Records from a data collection
▼

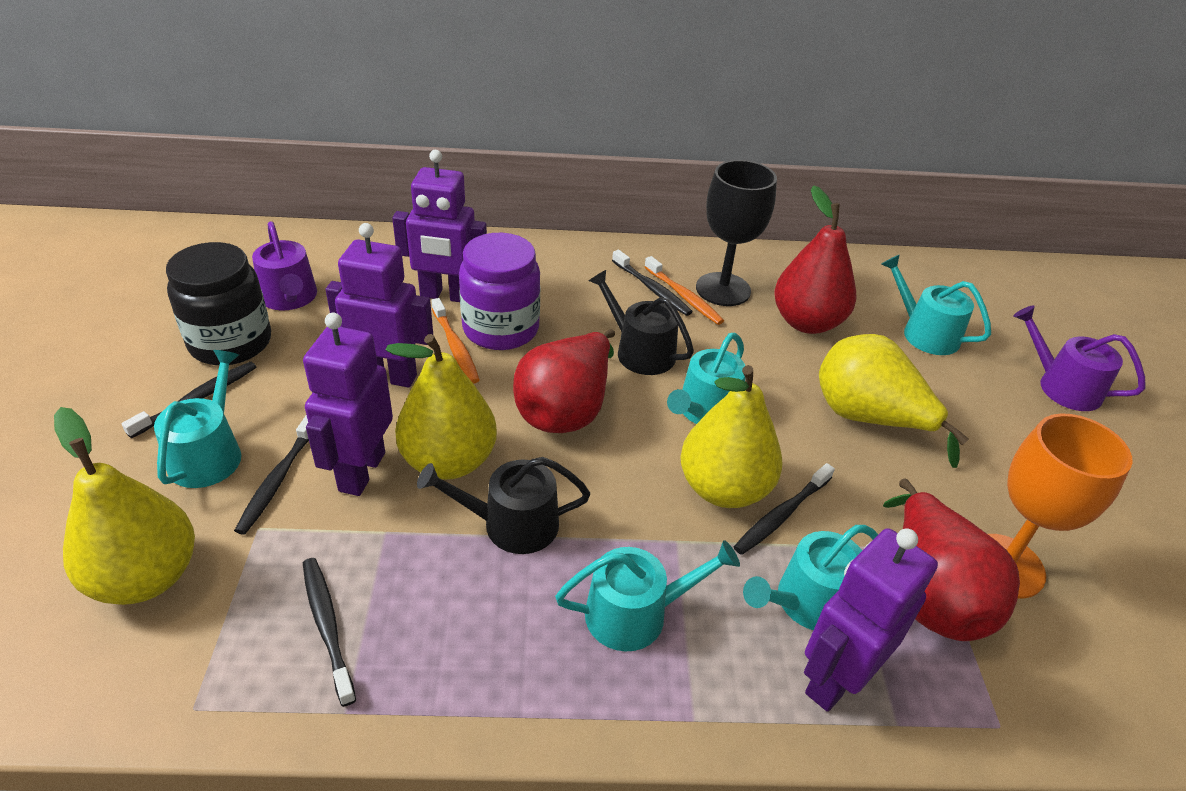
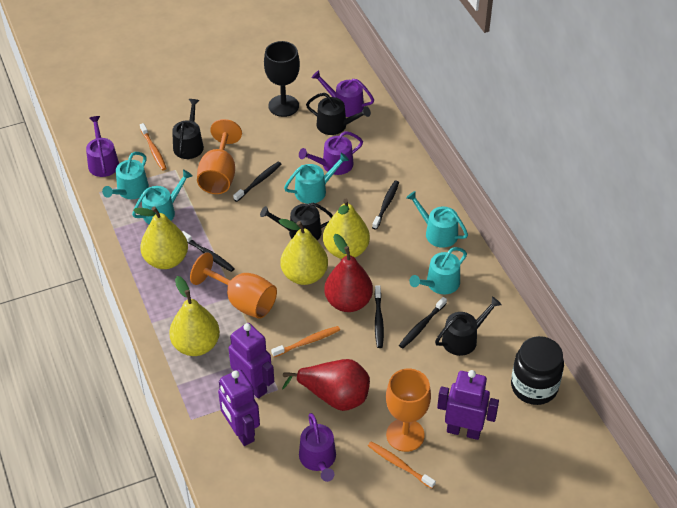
black watering can: [417,457,590,554] [589,270,694,375] = 2 -> [172,99,204,159] [260,203,333,241] [306,93,371,135] [435,297,502,356] = 4
orange goblet: [988,414,1132,599] = 1 -> [190,252,277,319] [197,119,242,194] [386,369,431,452] = 3
orange toothbrush: [432,298,480,384] [644,256,724,325] = 2 -> [140,123,167,170] [271,326,340,357] [368,442,436,489] = 3
purple jar: [459,233,540,350] = 1 -> none = 0
purple robot: [303,313,393,496] [325,223,433,387] [392,150,487,302] [804,528,938,712] = 4 -> [218,369,260,446] [228,323,274,399] [437,370,499,440] = 3
purple watering can: [252,221,317,310] [1013,305,1145,411] = 2 -> [86,116,119,177] [299,131,363,175] [299,413,336,482] [312,70,374,117] = 4
red pear: [513,329,615,433] [774,185,856,334] [883,478,1020,641] = 3 -> [282,359,370,411] [324,234,373,312] = 2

▲

* TASK DESCRIPTION
Only these lines should appear in the reply: the one containing "purple watering can: [252,221,317,310]", the last line of the data, and all lines between them, each copied exactly.

* EXERCISE RESULT
purple watering can: [252,221,317,310] [1013,305,1145,411] = 2 -> [86,116,119,177] [299,131,363,175] [299,413,336,482] [312,70,374,117] = 4
red pear: [513,329,615,433] [774,185,856,334] [883,478,1020,641] = 3 -> [282,359,370,411] [324,234,373,312] = 2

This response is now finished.